→ Data for the task:
=== Begin Enclosure ===
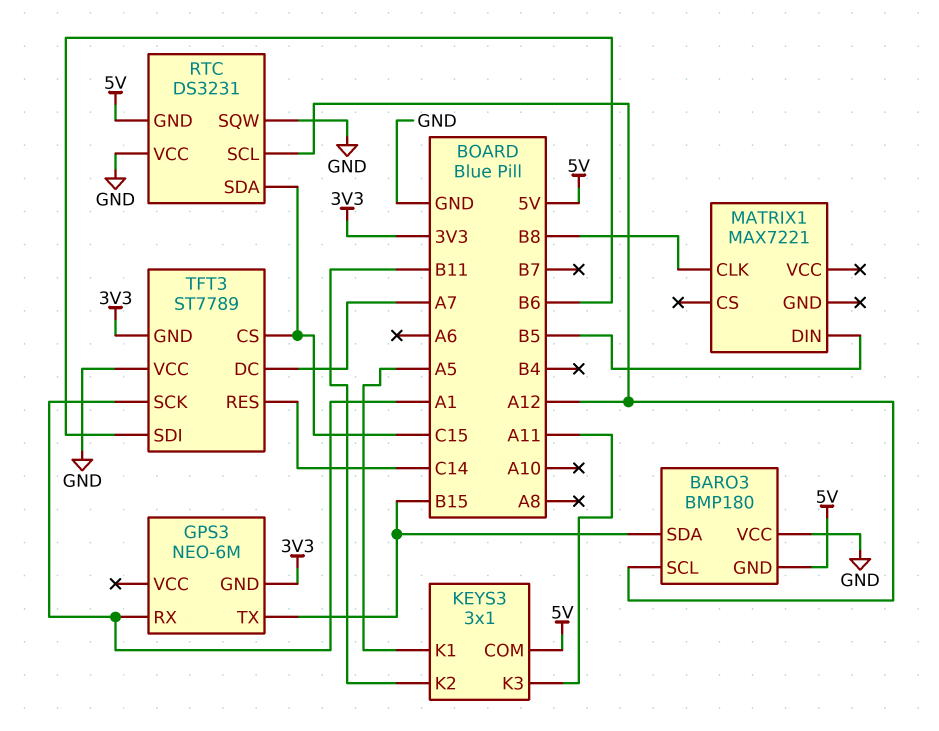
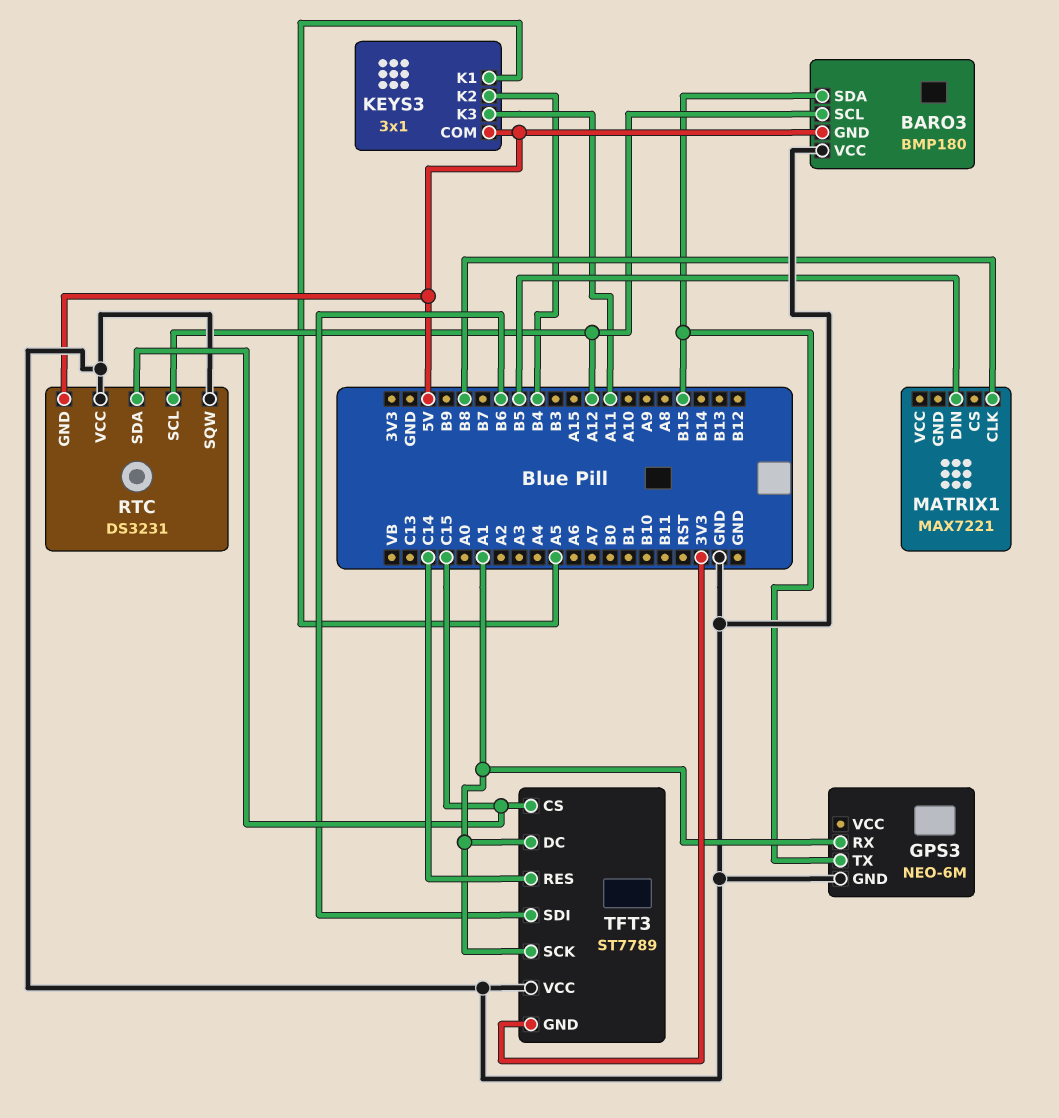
GPS3 pin GND: 3V3 -> GND
KEYS3 pin K2: B11 -> B4
TFT3 pin DC: A7 -> A1

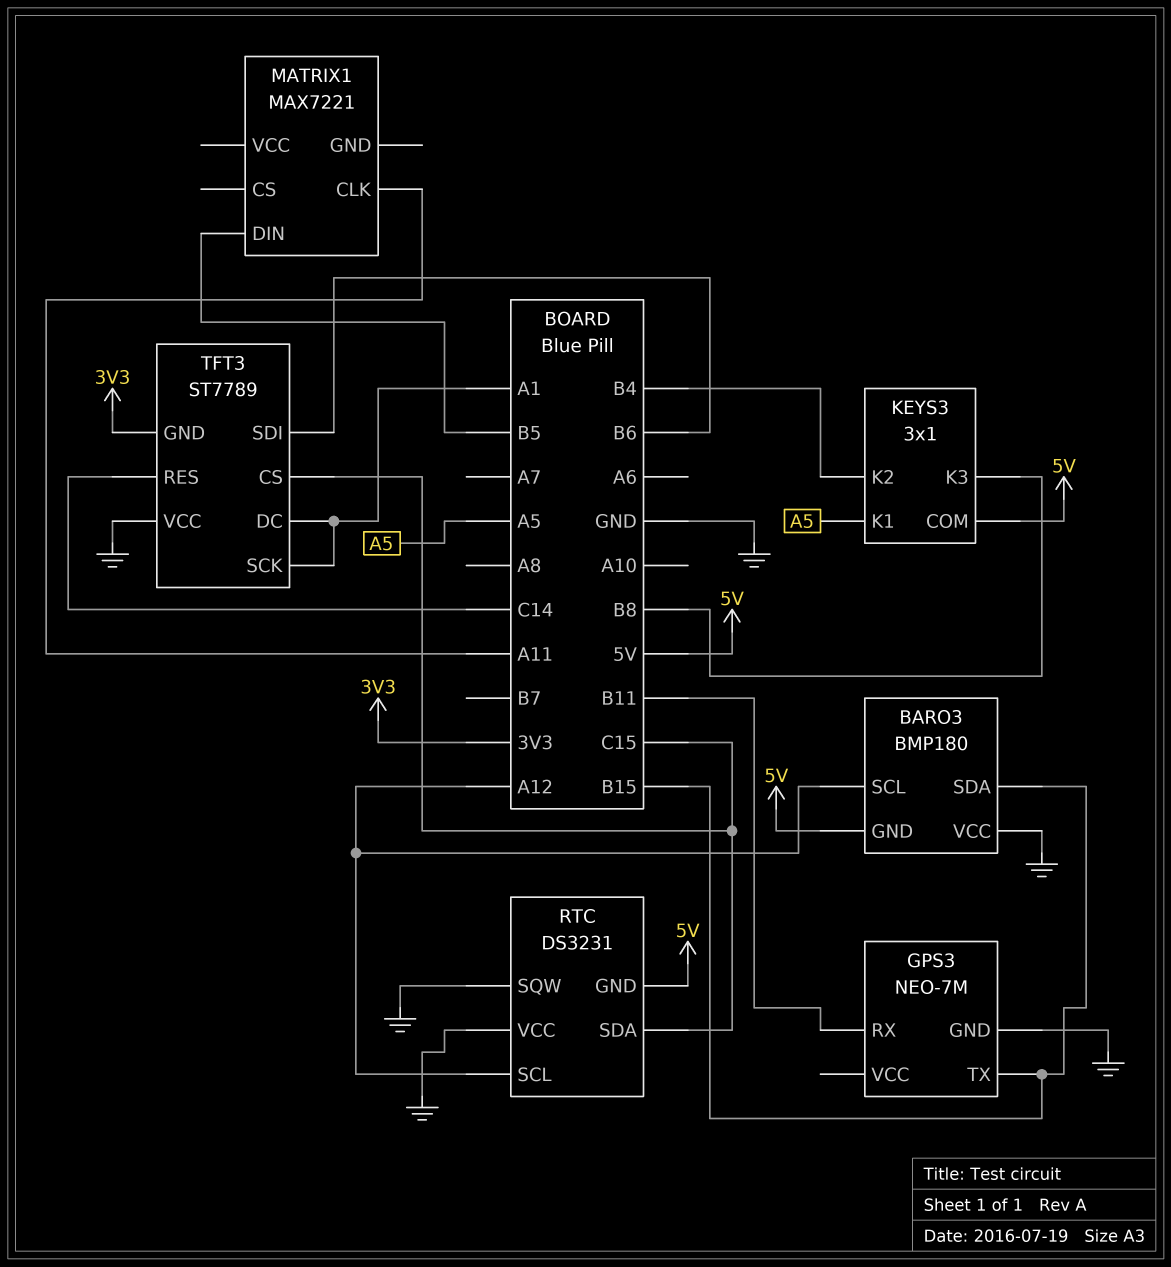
GPS3: NEO-6M -> NEO-7M
GPS3 pin RX: A1 -> B11
KEYS3 pin K3: A11 -> B8
MATRIX1 pin CLK: B8 -> A11

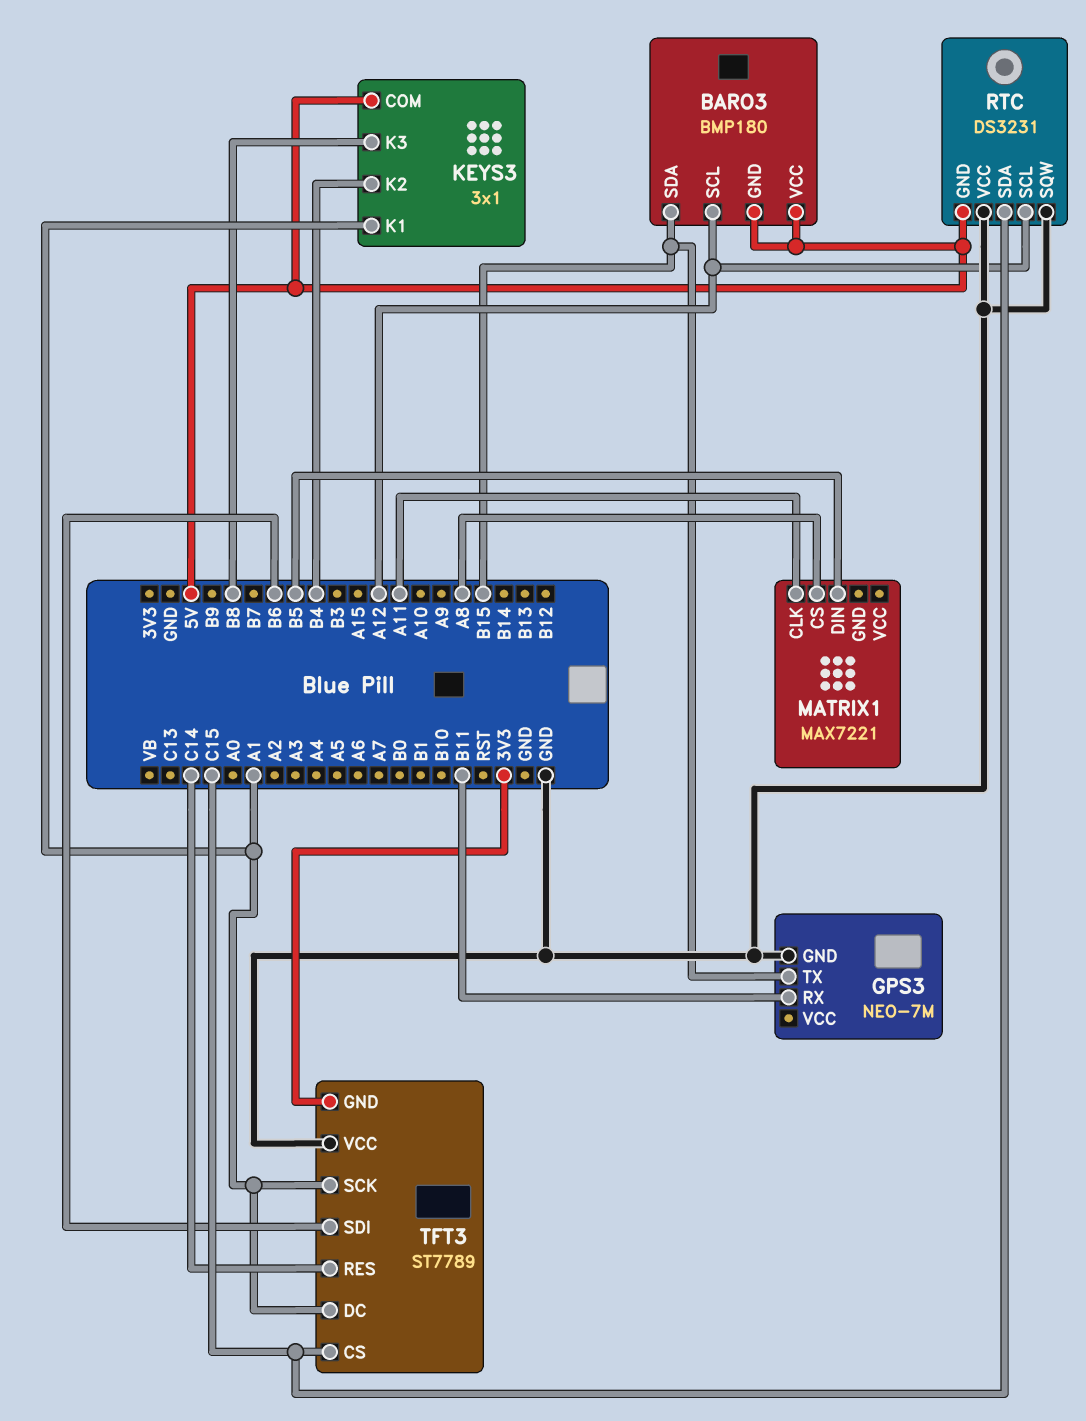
BARO3 pin VCC: GND -> 5V
KEYS3 pin K1: A5 -> A1
MATRIX1 pin CS: none -> A8

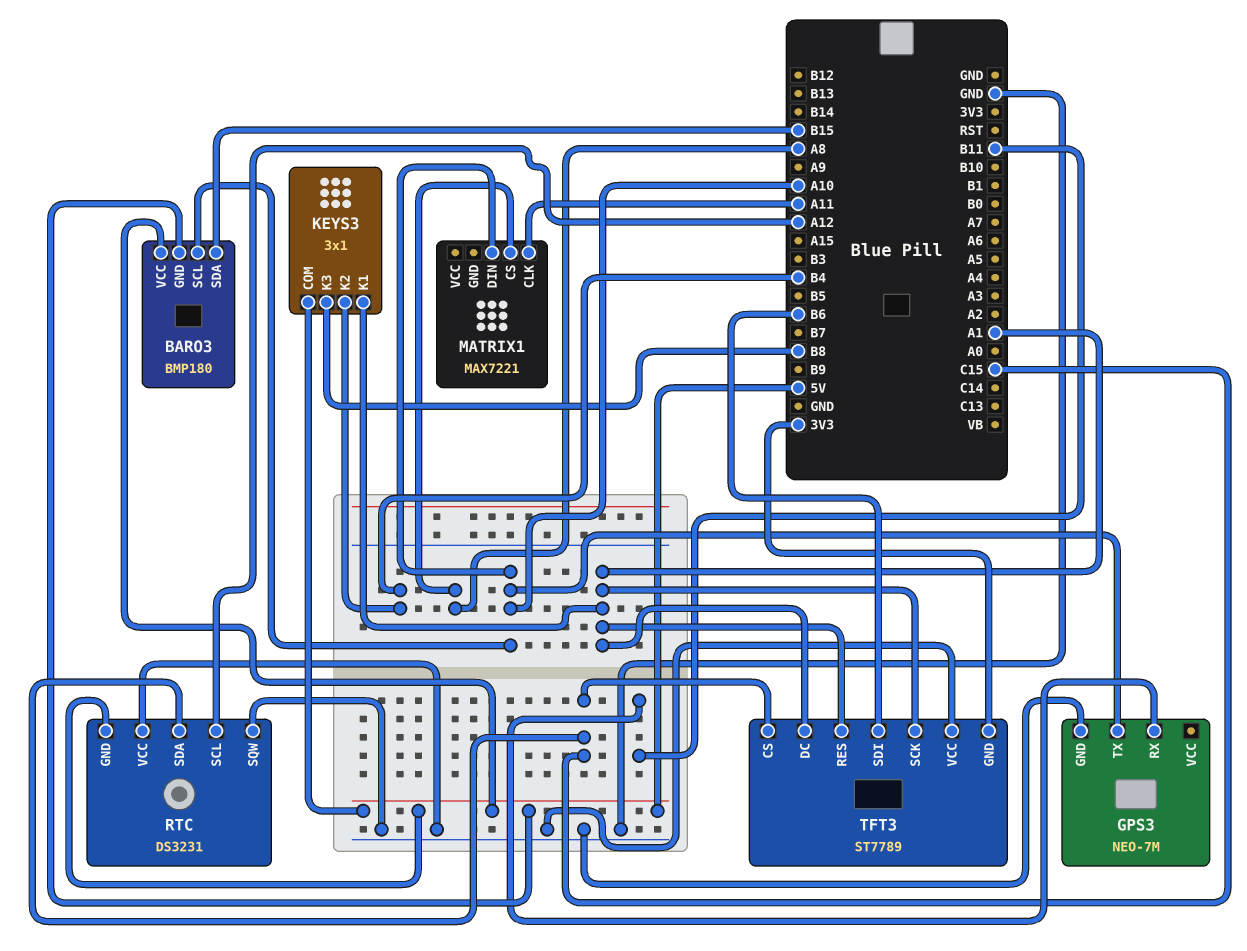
BARO3 pin SCL: A12 -> A10
GPS3 pin TX: B15 -> A10
MATRIX1 pin DIN: B5 -> A10
TFT3 pin RES: C14 -> A1

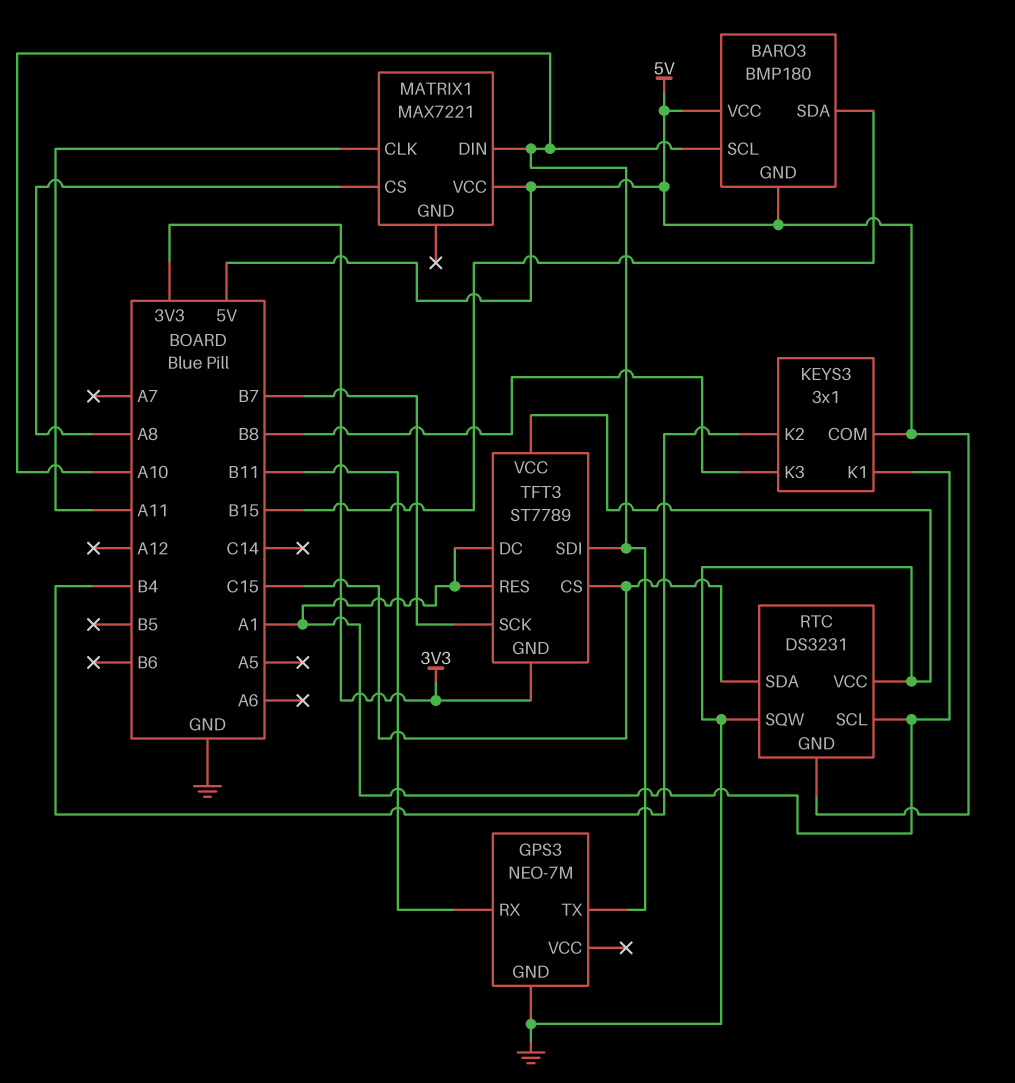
MATRIX1 pin VCC: none -> 5V
RTC pin SCL: A12 -> A1
TFT3 pin SCK: A1 -> B7
TFT3 pin SDI: B6 -> A10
=== End Enclosure ===
→ Directions: What you write should match, word for word, the lines from the one containing "GPS3 pin TX: B15 -> A10" to the end of the listing, with both ends kept and the pictures left out.

→ Finished task:
GPS3 pin TX: B15 -> A10
MATRIX1 pin DIN: B5 -> A10
TFT3 pin RES: C14 -> A1

MATRIX1 pin VCC: none -> 5V
RTC pin SCL: A12 -> A1
TFT3 pin SCK: A1 -> B7
TFT3 pin SDI: B6 -> A10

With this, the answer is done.